§ YOUR TASK: In the records below, find the line containing "MATRIX pin CS: 9 -> 15" and the line containing "TEMP: TMP36 -> DS18B20"; please repeat exactly the lines from one to the other, both included, and nothing more.

§ ENTRIES PROVIDED:

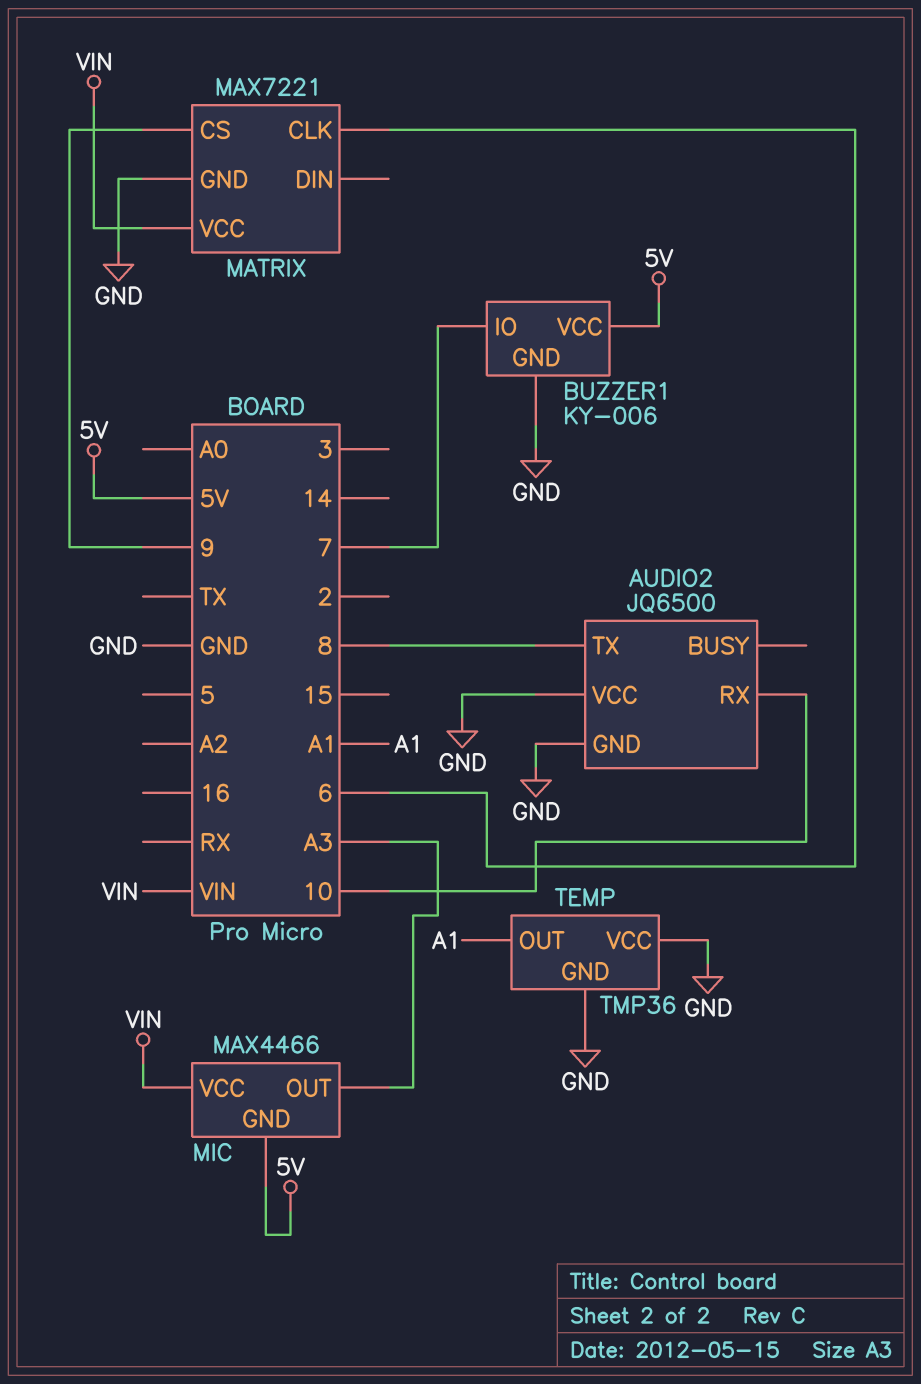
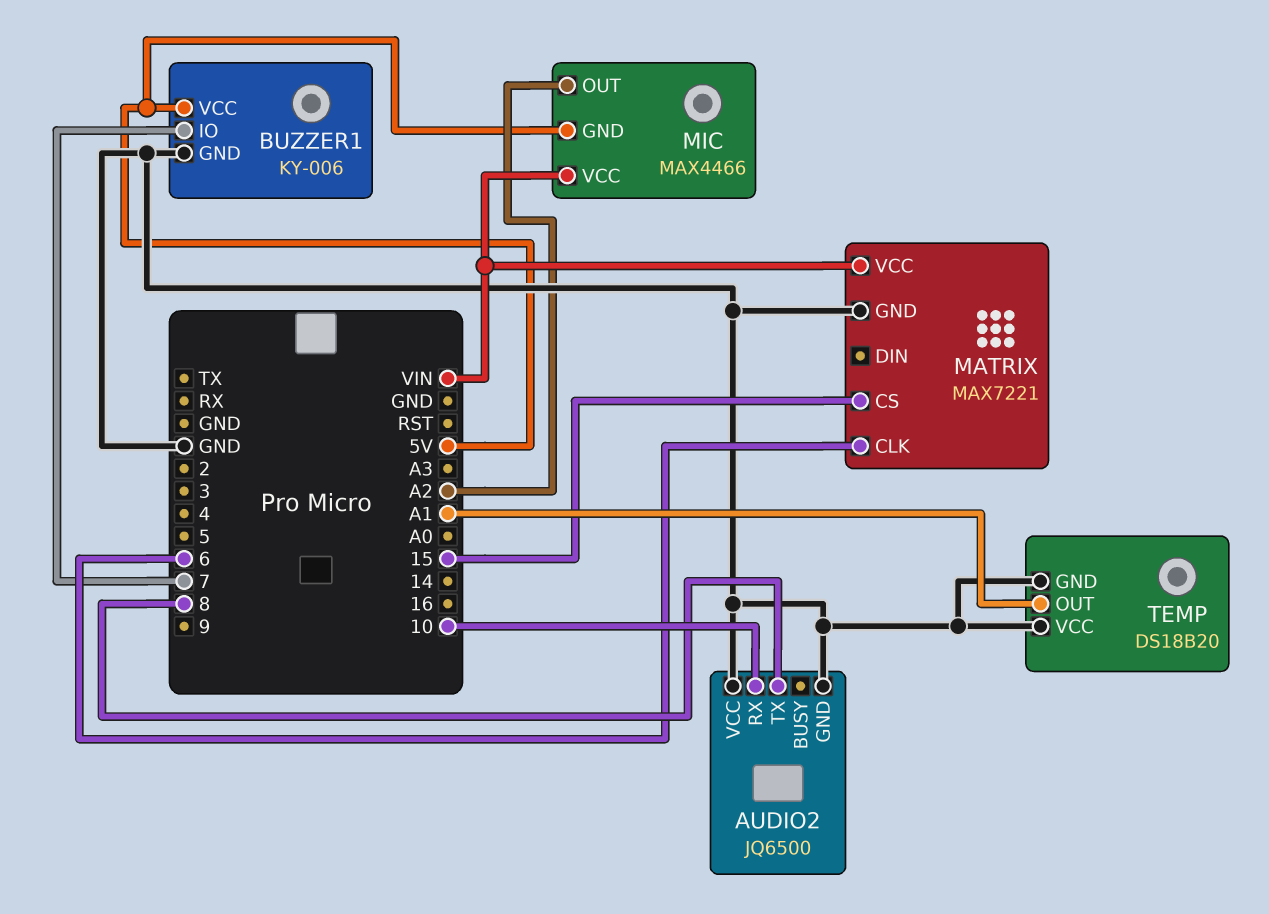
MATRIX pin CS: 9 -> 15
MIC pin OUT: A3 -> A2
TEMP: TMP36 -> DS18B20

--

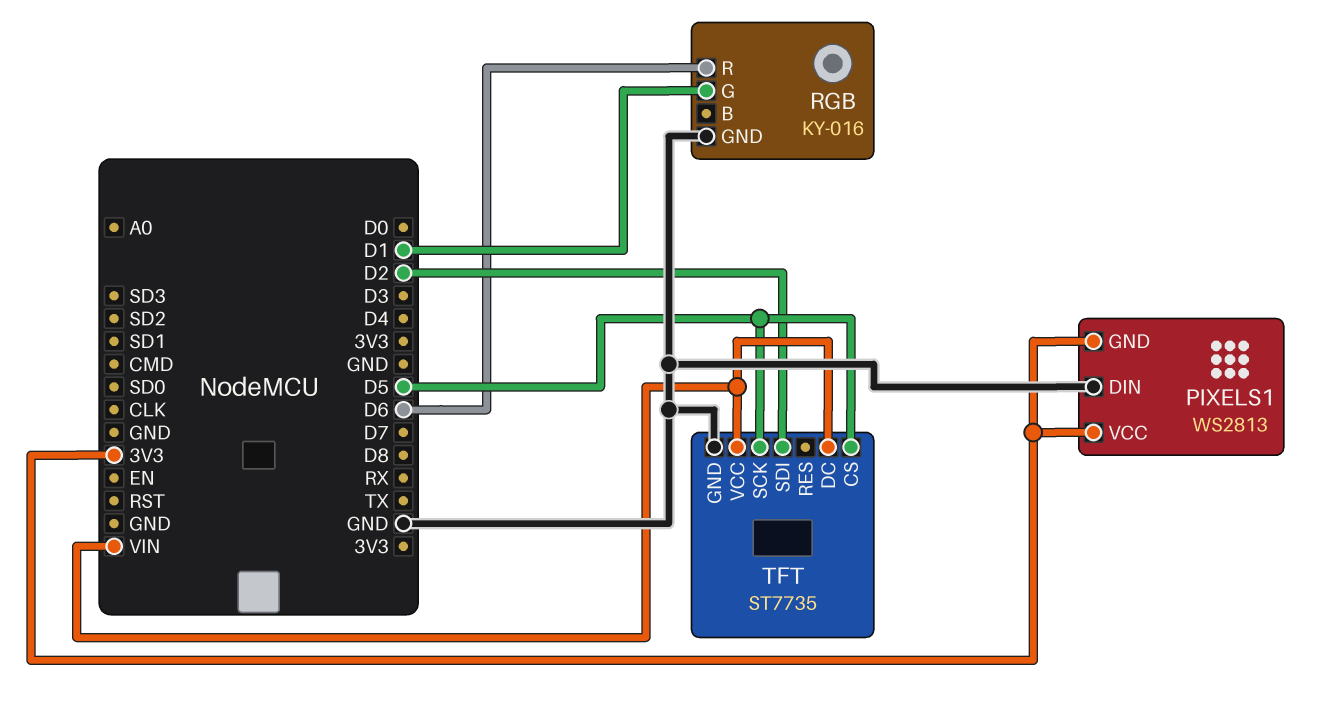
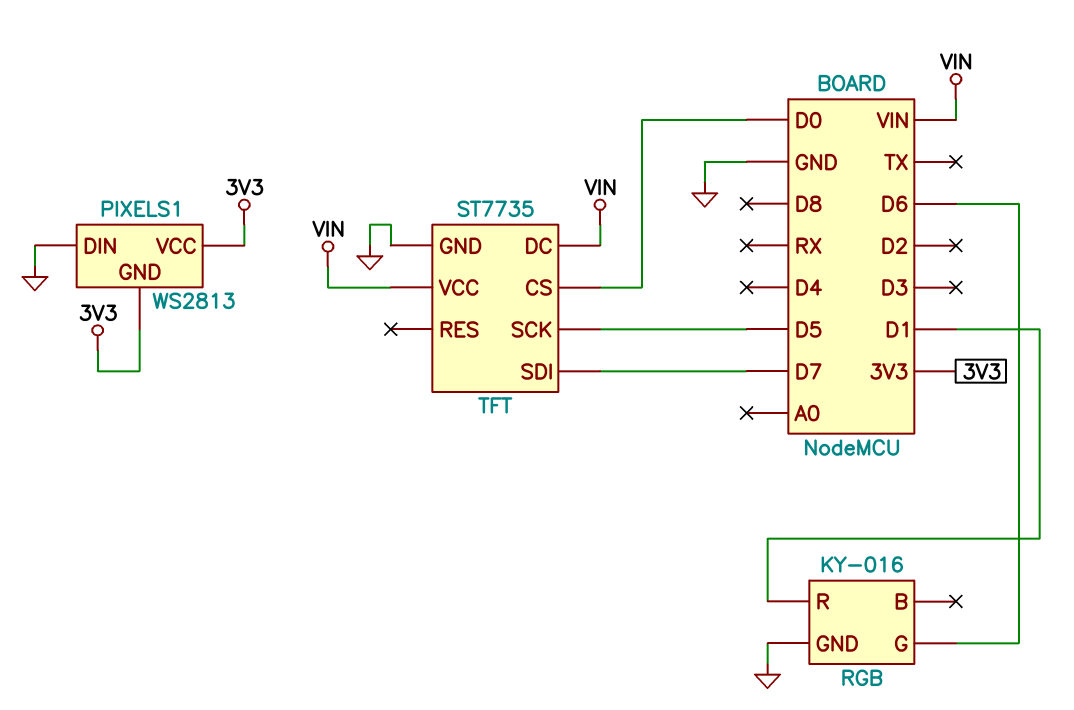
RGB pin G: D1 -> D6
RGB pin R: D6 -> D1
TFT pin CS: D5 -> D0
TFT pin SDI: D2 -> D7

§ TASK ANSWER:
MATRIX pin CS: 9 -> 15
MIC pin OUT: A3 -> A2
TEMP: TMP36 -> DS18B20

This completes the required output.